[Data items]
===============

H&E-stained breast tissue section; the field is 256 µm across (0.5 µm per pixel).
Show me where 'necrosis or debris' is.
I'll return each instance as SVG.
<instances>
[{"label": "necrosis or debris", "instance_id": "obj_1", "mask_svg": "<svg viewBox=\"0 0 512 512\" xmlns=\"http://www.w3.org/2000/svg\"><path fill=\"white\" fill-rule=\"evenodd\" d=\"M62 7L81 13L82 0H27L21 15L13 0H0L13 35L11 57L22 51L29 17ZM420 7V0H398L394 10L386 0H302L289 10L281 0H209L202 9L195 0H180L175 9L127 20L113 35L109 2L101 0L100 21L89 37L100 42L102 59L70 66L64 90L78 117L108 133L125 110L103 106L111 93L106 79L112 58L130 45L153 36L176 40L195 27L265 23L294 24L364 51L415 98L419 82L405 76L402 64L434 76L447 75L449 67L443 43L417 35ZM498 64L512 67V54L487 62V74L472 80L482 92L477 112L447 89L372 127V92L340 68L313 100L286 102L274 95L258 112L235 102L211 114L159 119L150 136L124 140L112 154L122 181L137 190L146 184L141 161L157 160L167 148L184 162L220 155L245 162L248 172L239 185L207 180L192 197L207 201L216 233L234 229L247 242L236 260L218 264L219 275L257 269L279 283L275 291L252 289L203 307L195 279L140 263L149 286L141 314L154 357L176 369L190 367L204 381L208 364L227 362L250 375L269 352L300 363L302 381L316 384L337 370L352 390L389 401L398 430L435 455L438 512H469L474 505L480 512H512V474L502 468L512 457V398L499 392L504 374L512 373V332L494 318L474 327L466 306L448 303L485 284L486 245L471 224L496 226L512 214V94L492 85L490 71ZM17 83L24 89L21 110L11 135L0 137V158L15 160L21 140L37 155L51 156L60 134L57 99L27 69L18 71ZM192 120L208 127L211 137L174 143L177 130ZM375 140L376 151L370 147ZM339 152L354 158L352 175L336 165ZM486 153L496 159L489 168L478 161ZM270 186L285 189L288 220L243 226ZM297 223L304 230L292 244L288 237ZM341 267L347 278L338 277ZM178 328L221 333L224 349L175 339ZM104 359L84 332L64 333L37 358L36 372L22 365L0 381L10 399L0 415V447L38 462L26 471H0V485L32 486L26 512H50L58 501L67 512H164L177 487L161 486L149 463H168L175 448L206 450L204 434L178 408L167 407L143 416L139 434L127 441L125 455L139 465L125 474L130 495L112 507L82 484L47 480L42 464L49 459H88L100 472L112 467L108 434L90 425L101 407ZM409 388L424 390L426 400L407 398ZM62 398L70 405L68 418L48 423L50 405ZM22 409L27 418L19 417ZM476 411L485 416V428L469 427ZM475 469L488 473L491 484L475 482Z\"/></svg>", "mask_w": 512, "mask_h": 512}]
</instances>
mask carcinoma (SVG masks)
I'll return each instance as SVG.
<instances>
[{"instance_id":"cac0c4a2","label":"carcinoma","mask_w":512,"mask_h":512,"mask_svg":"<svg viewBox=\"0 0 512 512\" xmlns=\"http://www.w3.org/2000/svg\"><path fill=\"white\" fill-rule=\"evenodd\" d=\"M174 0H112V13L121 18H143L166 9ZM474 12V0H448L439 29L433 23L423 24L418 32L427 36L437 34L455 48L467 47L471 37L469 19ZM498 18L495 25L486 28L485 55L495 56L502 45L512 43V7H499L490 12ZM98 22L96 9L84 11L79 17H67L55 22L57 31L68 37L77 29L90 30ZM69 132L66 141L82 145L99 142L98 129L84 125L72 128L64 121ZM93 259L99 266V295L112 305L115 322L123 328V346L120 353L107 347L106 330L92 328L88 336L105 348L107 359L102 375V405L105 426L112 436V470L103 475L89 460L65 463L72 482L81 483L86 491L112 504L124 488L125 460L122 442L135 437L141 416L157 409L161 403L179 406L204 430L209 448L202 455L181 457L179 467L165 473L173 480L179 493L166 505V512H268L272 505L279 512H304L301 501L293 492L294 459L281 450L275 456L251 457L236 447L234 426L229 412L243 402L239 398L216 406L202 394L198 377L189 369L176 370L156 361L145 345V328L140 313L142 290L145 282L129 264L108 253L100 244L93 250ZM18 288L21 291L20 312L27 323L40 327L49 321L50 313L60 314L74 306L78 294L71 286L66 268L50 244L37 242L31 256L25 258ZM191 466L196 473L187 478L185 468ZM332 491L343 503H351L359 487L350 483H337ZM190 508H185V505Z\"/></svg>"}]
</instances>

===============

Prompt
Output the data above exactly, please, line for line.

Result
H&E-stained breast tissue section; the field is 256 µm across (0.5 µm per pixel).
Show me where 'necrosis or debris' is.
I'll return each instance as SVG.
<instances>
[{"label": "necrosis or debris", "instance_id": "obj_1", "mask_svg": "<svg viewBox=\"0 0 512 512\" xmlns=\"http://www.w3.org/2000/svg\"><path fill=\"white\" fill-rule=\"evenodd\" d=\"M62 7L81 13L82 0H27L21 15L13 0H0L13 35L11 57L22 51L29 17ZM420 7V0H398L394 10L386 0H302L289 10L281 0H209L202 9L195 0H180L175 9L127 20L113 35L109 2L101 0L100 21L89 37L100 42L102 59L70 66L64 90L78 117L108 133L125 110L103 106L111 93L106 79L112 58L130 45L153 36L176 40L195 27L265 23L294 24L364 51L415 98L419 82L405 76L402 64L434 76L447 75L449 67L443 43L417 35ZM498 64L512 67V54L487 62V74L472 80L482 92L477 112L447 89L372 127V92L340 68L313 100L286 102L274 95L258 112L235 102L211 114L159 119L150 136L124 140L112 154L122 181L137 190L146 184L141 161L157 160L167 148L184 162L220 155L245 162L248 172L239 185L207 180L192 197L207 201L216 233L234 229L247 242L236 260L218 264L219 275L257 269L279 283L275 291L252 289L203 307L195 279L140 263L149 286L141 314L154 357L176 369L190 367L204 381L208 364L227 362L250 375L269 352L300 363L302 381L316 384L337 370L352 390L389 401L398 430L435 455L438 512H469L474 505L480 512H512V474L502 468L512 457V398L499 392L504 374L512 373V332L494 318L474 327L466 306L448 303L485 284L486 245L471 224L496 226L512 214V94L492 85L490 71ZM17 83L24 89L21 110L11 135L0 137V158L15 160L21 140L37 155L51 156L60 134L57 99L27 69L18 71ZM192 120L208 127L211 137L174 143L177 130ZM375 140L376 151L370 147ZM339 152L354 158L352 175L336 165ZM486 153L496 159L489 168L478 161ZM270 186L285 189L288 220L243 226ZM297 223L304 230L292 244L288 237ZM341 267L347 278L338 277ZM178 328L221 333L224 349L175 339ZM104 359L84 332L64 333L37 358L36 372L22 365L0 381L10 399L0 415V447L38 462L26 471H0V485L32 486L26 512H50L58 501L67 512H164L177 487L161 486L149 463H168L175 448L206 450L204 434L178 408L167 407L143 416L139 434L127 441L125 455L139 465L125 474L130 495L112 507L82 484L47 480L42 464L49 459H88L100 472L112 467L108 434L90 425L101 407ZM409 388L424 390L426 400L407 398ZM62 398L70 405L68 418L48 423L50 405ZM22 409L27 418L19 417ZM476 411L485 416V428L469 427ZM475 469L488 473L491 484L475 482Z\"/></svg>", "mask_w": 512, "mask_h": 512}]
</instances>
mask carcinoma (SVG masks)
I'll return each instance as SVG.
<instances>
[{"instance_id":"cac0c4a2","label":"carcinoma","mask_w":512,"mask_h":512,"mask_svg":"<svg viewBox=\"0 0 512 512\" xmlns=\"http://www.w3.org/2000/svg\"><path fill=\"white\" fill-rule=\"evenodd\" d=\"M174 0H112V13L121 18H143L166 9ZM474 12V0H448L439 29L433 23L423 24L418 32L427 36L437 34L455 48L467 47L471 37L469 19ZM498 18L495 25L486 28L485 55L495 56L502 45L512 43V7H499L490 12ZM98 22L96 9L84 11L79 17H67L55 22L57 31L68 37L77 29L90 30ZM69 132L66 141L82 145L99 142L98 129L84 125L72 128L64 121ZM93 259L99 266V295L112 305L115 322L123 328V346L120 353L107 347L106 330L92 328L88 336L105 348L107 359L102 375V405L105 426L112 436V470L103 475L89 460L65 463L72 482L81 483L86 491L112 504L124 488L125 460L122 442L135 437L141 416L157 409L161 403L179 406L204 430L209 448L202 455L181 457L179 467L165 473L173 480L179 493L166 505V512H268L272 505L279 512H304L301 501L293 492L294 459L281 450L275 456L251 457L236 447L234 426L229 412L243 402L239 398L216 406L202 394L198 377L189 369L176 370L156 361L145 345V328L140 313L142 290L145 282L129 264L108 253L100 244L93 250ZM18 288L21 291L20 312L27 323L40 327L49 321L50 313L60 314L74 306L78 294L71 286L66 268L50 244L37 242L31 256L25 258ZM191 466L196 473L187 478L185 468ZM332 491L343 503H351L359 487L350 483H337ZM190 508H185V505Z\"/></svg>"}]
</instances>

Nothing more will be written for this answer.